◆ **Prompt**:
Please write out the lines of the data exactly, beginning with the first and ending with the line containing "in_first: [326, 191]"; leave the pictures behind.
*** Records to process
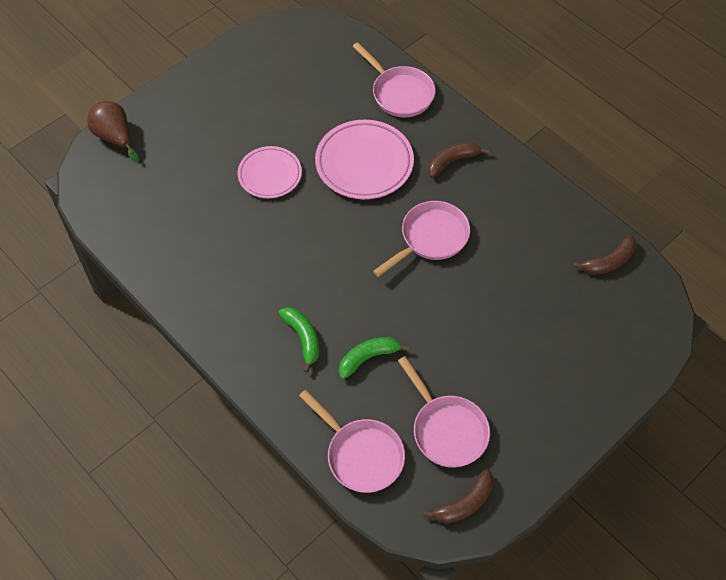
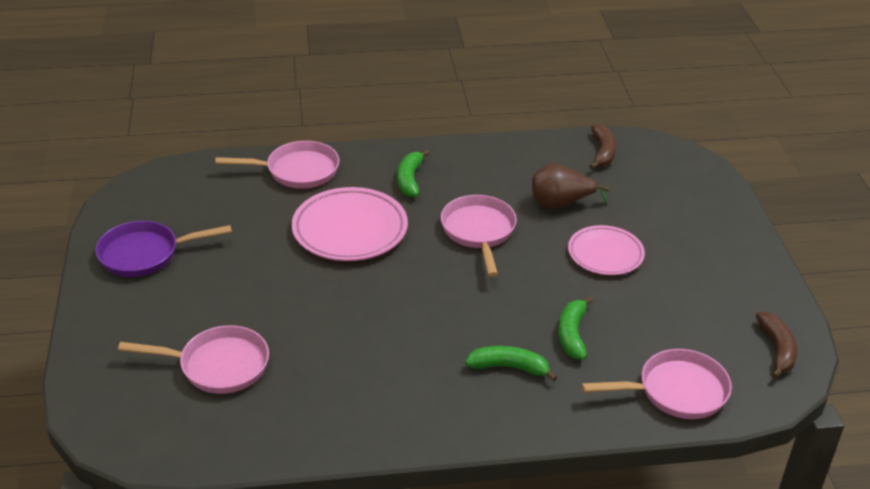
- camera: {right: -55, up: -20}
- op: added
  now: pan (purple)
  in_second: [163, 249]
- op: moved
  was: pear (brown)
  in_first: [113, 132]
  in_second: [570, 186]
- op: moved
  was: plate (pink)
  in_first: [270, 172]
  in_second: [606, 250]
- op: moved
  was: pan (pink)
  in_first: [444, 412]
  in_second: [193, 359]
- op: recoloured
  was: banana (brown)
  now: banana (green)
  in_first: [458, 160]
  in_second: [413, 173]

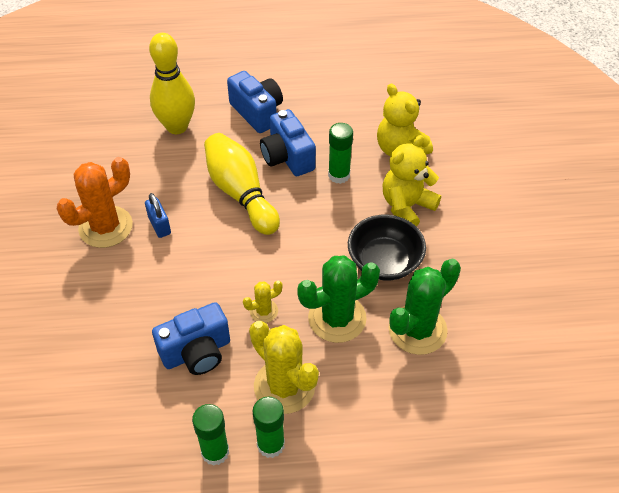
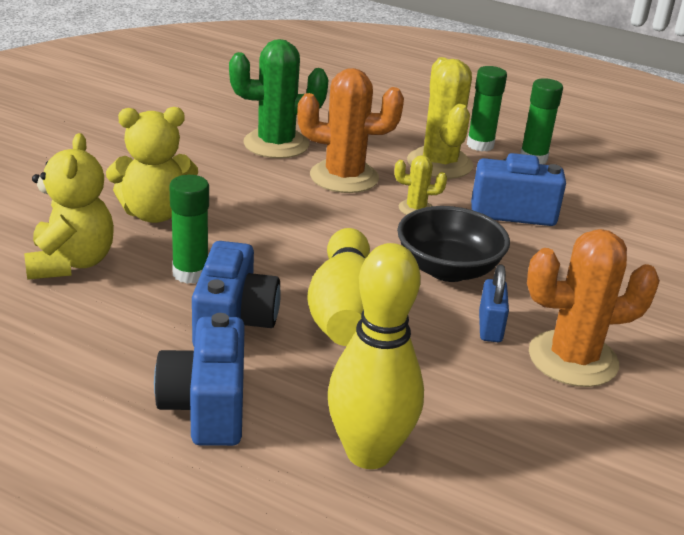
- camera: {right: -150, up: -20}
- op: moved
  was: bowl (black)
  in_first: [387, 248]
  in_second: [453, 244]
- op: recoloured
  was: cactus (green)
  now: cactus (orange)
  in_first: [338, 299]
  in_second: [350, 130]

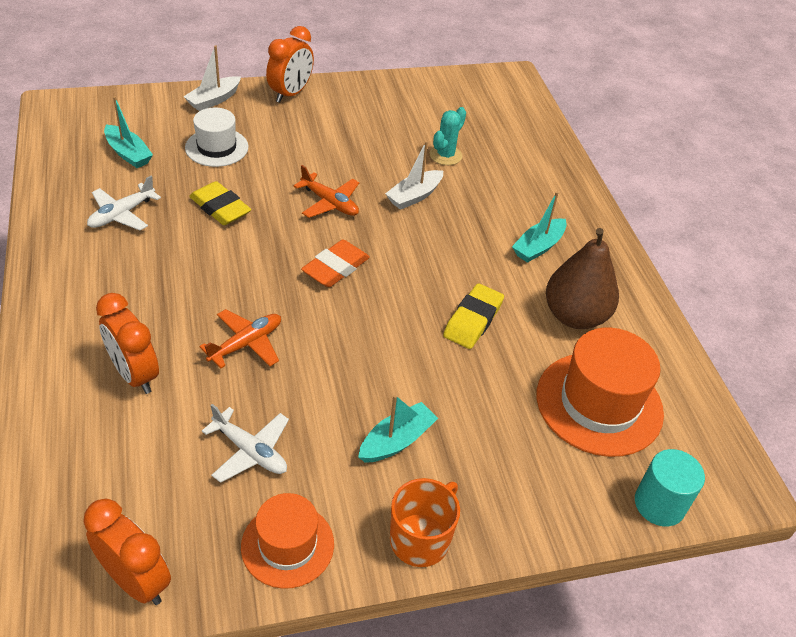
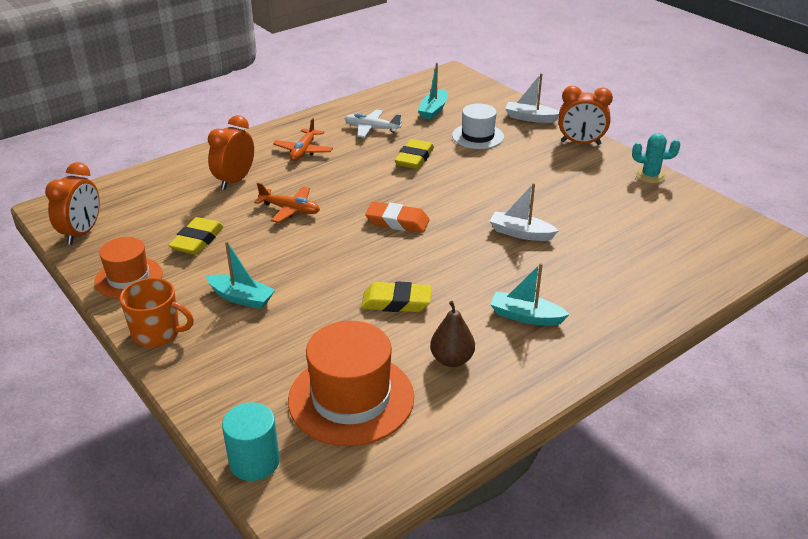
- camera: {right: 70, up: -10}
- op: moved
  was: plane (orange)
  in_first: [326, 191]
  in_second: [303, 139]
- op: moved
  was: cactus (turquoise)
  in_first: [448, 136]
  in_second: [656, 158]
- op: replaced
  was: plane (white)
  now: eraser (yellow)
  in_first: [245, 443]
  in_second: [196, 236]
- op: resized
  was: pear (brown)
  in_first: [582, 278]
  in_second: [452, 334]
  ratio: 0.61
******
◆ **Solution**:
- camera: {right: -55, up: -20}
- op: added
  now: pan (purple)
  in_second: [163, 249]
- op: moved
  was: pear (brown)
  in_first: [113, 132]
  in_second: [570, 186]
- op: moved
  was: plate (pink)
  in_first: [270, 172]
  in_second: [606, 250]
- op: moved
  was: pan (pink)
  in_first: [444, 412]
  in_second: [193, 359]
- op: recoloured
  was: banana (brown)
  now: banana (green)
  in_first: [458, 160]
  in_second: [413, 173]

- camera: {right: -150, up: -20}
- op: moved
  was: bowl (black)
  in_first: [387, 248]
  in_second: [453, 244]
- op: recoloured
  was: cactus (green)
  now: cactus (orange)
  in_first: [338, 299]
  in_second: [350, 130]

- camera: {right: 70, up: -10}
- op: moved
  was: plane (orange)
  in_first: [326, 191]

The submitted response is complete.